» **EXERCISE INSTRUCTIONS**:
All entries must be given again in full, exactly as they were supplied.

» **EXTRACTED MATERIAL**:
[Start of section]
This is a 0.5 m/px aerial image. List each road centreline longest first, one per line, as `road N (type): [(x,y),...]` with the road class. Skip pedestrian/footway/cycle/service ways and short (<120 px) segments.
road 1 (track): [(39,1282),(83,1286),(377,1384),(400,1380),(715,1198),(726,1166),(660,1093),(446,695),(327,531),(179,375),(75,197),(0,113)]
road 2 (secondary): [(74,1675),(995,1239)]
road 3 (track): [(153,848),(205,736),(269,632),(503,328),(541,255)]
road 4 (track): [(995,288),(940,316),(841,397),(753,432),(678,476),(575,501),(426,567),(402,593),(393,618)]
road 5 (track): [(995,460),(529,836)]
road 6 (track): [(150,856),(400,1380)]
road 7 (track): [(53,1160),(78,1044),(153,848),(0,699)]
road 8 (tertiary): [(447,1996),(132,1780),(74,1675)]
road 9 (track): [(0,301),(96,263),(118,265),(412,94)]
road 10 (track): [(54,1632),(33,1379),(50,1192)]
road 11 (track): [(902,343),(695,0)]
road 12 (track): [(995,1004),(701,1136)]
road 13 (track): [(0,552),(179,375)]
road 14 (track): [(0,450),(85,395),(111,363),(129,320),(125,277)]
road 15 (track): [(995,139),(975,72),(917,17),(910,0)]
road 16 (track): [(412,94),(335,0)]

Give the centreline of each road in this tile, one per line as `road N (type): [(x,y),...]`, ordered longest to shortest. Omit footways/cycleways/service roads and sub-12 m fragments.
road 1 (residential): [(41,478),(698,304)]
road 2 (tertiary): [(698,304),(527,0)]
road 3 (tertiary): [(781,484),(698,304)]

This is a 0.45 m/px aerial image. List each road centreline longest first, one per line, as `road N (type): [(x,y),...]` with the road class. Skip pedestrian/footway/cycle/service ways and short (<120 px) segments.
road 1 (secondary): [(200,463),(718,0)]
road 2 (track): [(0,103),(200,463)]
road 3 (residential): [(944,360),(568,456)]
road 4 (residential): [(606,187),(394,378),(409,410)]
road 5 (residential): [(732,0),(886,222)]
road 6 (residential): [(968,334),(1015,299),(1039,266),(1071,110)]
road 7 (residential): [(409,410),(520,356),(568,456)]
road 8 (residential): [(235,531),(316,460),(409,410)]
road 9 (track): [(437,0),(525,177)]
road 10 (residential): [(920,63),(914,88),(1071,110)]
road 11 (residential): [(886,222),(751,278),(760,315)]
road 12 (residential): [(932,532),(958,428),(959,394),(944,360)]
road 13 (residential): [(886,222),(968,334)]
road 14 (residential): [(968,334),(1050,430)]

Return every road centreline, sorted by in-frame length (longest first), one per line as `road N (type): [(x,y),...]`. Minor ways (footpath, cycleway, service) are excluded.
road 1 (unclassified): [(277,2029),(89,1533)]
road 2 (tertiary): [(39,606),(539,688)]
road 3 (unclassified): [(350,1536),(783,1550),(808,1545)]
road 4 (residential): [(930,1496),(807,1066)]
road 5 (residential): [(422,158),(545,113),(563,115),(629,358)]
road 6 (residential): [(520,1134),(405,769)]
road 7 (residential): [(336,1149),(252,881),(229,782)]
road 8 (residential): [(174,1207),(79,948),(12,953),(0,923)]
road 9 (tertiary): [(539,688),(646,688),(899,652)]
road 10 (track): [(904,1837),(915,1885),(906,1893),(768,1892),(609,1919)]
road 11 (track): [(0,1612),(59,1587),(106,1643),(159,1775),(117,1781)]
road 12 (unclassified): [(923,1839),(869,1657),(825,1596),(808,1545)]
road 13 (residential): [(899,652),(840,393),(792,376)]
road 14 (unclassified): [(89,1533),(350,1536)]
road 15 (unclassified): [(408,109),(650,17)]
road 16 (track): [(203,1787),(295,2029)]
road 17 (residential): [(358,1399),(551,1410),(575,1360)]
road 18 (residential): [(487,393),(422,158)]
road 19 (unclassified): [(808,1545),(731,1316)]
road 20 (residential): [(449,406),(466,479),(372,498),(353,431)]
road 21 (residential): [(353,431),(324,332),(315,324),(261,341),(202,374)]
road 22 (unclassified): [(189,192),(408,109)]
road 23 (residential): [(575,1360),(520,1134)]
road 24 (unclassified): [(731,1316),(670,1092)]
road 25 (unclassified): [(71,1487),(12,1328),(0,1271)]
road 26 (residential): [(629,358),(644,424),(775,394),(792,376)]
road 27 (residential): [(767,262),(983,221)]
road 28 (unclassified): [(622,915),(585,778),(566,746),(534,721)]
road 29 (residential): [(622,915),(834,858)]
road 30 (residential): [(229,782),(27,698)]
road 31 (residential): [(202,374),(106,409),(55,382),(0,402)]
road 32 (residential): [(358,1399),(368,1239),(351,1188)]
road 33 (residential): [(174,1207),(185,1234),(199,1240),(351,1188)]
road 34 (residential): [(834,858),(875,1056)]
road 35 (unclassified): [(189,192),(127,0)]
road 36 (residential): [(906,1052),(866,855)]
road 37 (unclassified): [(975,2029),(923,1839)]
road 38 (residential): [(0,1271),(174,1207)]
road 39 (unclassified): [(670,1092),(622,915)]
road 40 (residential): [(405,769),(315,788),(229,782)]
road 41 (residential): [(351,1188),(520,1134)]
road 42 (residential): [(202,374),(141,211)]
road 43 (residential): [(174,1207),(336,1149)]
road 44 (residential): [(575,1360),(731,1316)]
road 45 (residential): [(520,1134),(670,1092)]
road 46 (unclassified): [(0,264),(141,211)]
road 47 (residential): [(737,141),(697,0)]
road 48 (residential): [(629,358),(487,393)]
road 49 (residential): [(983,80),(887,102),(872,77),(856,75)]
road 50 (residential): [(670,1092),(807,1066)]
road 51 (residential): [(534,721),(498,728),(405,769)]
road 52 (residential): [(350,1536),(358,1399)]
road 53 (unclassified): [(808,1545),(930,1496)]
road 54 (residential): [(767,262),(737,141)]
[End of section]
» **OUTPUT BELOW**:
This is a 0.5 m/px aerial image. List each road centreline longest first, one per line, as `road N (type): [(x,y),...]` with the road class. Skip pedestrian/footway/cycle/service ways and short (<120 px) segments.
road 1 (track): [(39,1282),(83,1286),(377,1384),(400,1380),(715,1198),(726,1166),(660,1093),(446,695),(327,531),(179,375),(75,197),(0,113)]
road 2 (secondary): [(74,1675),(995,1239)]
road 3 (track): [(153,848),(205,736),(269,632),(503,328),(541,255)]
road 4 (track): [(995,288),(940,316),(841,397),(753,432),(678,476),(575,501),(426,567),(402,593),(393,618)]
road 5 (track): [(995,460),(529,836)]
road 6 (track): [(150,856),(400,1380)]
road 7 (track): [(53,1160),(78,1044),(153,848),(0,699)]
road 8 (tertiary): [(447,1996),(132,1780),(74,1675)]
road 9 (track): [(0,301),(96,263),(118,265),(412,94)]
road 10 (track): [(54,1632),(33,1379),(50,1192)]
road 11 (track): [(902,343),(695,0)]
road 12 (track): [(995,1004),(701,1136)]
road 13 (track): [(0,552),(179,375)]
road 14 (track): [(0,450),(85,395),(111,363),(129,320),(125,277)]
road 15 (track): [(995,139),(975,72),(917,17),(910,0)]
road 16 (track): [(412,94),(335,0)]

Give the centreline of each road in this tile, one per line as `road N (type): [(x,y),...]`, ordered longest to shortest. Omit footways/cycleways/service roads and sub-12 m fragments.
road 1 (residential): [(41,478),(698,304)]
road 2 (tertiary): [(698,304),(527,0)]
road 3 (tertiary): [(781,484),(698,304)]

This is a 0.45 m/px aerial image. List each road centreline longest first, one per line, as `road N (type): [(x,y),...]` with the road class. Skip pedestrian/footway/cycle/service ways and short (<120 px) segments.
road 1 (secondary): [(200,463),(718,0)]
road 2 (track): [(0,103),(200,463)]
road 3 (residential): [(944,360),(568,456)]
road 4 (residential): [(606,187),(394,378),(409,410)]
road 5 (residential): [(732,0),(886,222)]
road 6 (residential): [(968,334),(1015,299),(1039,266),(1071,110)]
road 7 (residential): [(409,410),(520,356),(568,456)]
road 8 (residential): [(235,531),(316,460),(409,410)]
road 9 (track): [(437,0),(525,177)]
road 10 (residential): [(920,63),(914,88),(1071,110)]
road 11 (residential): [(886,222),(751,278),(760,315)]
road 12 (residential): [(932,532),(958,428),(959,394),(944,360)]
road 13 (residential): [(886,222),(968,334)]
road 14 (residential): [(968,334),(1050,430)]

Return every road centreline, sorted by in-frame length (longest first), one per line as `road N (type): [(x,y),...]`. Minor ways (footpath, cycleway, service) are excluded.
road 1 (unclassified): [(277,2029),(89,1533)]
road 2 (tertiary): [(39,606),(539,688)]
road 3 (unclassified): [(350,1536),(783,1550),(808,1545)]
road 4 (residential): [(930,1496),(807,1066)]
road 5 (residential): [(422,158),(545,113),(563,115),(629,358)]
road 6 (residential): [(520,1134),(405,769)]
road 7 (residential): [(336,1149),(252,881),(229,782)]
road 8 (residential): [(174,1207),(79,948),(12,953),(0,923)]
road 9 (tertiary): [(539,688),(646,688),(899,652)]
road 10 (track): [(904,1837),(915,1885),(906,1893),(768,1892),(609,1919)]
road 11 (track): [(0,1612),(59,1587),(106,1643),(159,1775),(117,1781)]
road 12 (unclassified): [(923,1839),(869,1657),(825,1596),(808,1545)]
road 13 (residential): [(899,652),(840,393),(792,376)]
road 14 (unclassified): [(89,1533),(350,1536)]
road 15 (unclassified): [(408,109),(650,17)]
road 16 (track): [(203,1787),(295,2029)]
road 17 (residential): [(358,1399),(551,1410),(575,1360)]
road 18 (residential): [(487,393),(422,158)]
road 19 (unclassified): [(808,1545),(731,1316)]
road 20 (residential): [(449,406),(466,479),(372,498),(353,431)]
road 21 (residential): [(353,431),(324,332),(315,324),(261,341),(202,374)]
road 22 (unclassified): [(189,192),(408,109)]
road 23 (residential): [(575,1360),(520,1134)]
road 24 (unclassified): [(731,1316),(670,1092)]
road 25 (unclassified): [(71,1487),(12,1328),(0,1271)]
road 26 (residential): [(629,358),(644,424),(775,394),(792,376)]
road 27 (residential): [(767,262),(983,221)]
road 28 (unclassified): [(622,915),(585,778),(566,746),(534,721)]
road 29 (residential): [(622,915),(834,858)]
road 30 (residential): [(229,782),(27,698)]
road 31 (residential): [(202,374),(106,409),(55,382),(0,402)]
road 32 (residential): [(358,1399),(368,1239),(351,1188)]
road 33 (residential): [(174,1207),(185,1234),(199,1240),(351,1188)]
road 34 (residential): [(834,858),(875,1056)]
road 35 (unclassified): [(189,192),(127,0)]
road 36 (residential): [(906,1052),(866,855)]
road 37 (unclassified): [(975,2029),(923,1839)]
road 38 (residential): [(0,1271),(174,1207)]
road 39 (unclassified): [(670,1092),(622,915)]
road 40 (residential): [(405,769),(315,788),(229,782)]
road 41 (residential): [(351,1188),(520,1134)]
road 42 (residential): [(202,374),(141,211)]
road 43 (residential): [(174,1207),(336,1149)]
road 44 (residential): [(575,1360),(731,1316)]
road 45 (residential): [(520,1134),(670,1092)]
road 46 (unclassified): [(0,264),(141,211)]
road 47 (residential): [(737,141),(697,0)]
road 48 (residential): [(629,358),(487,393)]
road 49 (residential): [(983,80),(887,102),(872,77),(856,75)]
road 50 (residential): [(670,1092),(807,1066)]
road 51 (residential): [(534,721),(498,728),(405,769)]
road 52 (residential): [(350,1536),(358,1399)]
road 53 (unclassified): [(808,1545),(930,1496)]
road 54 (residential): [(767,262),(737,141)]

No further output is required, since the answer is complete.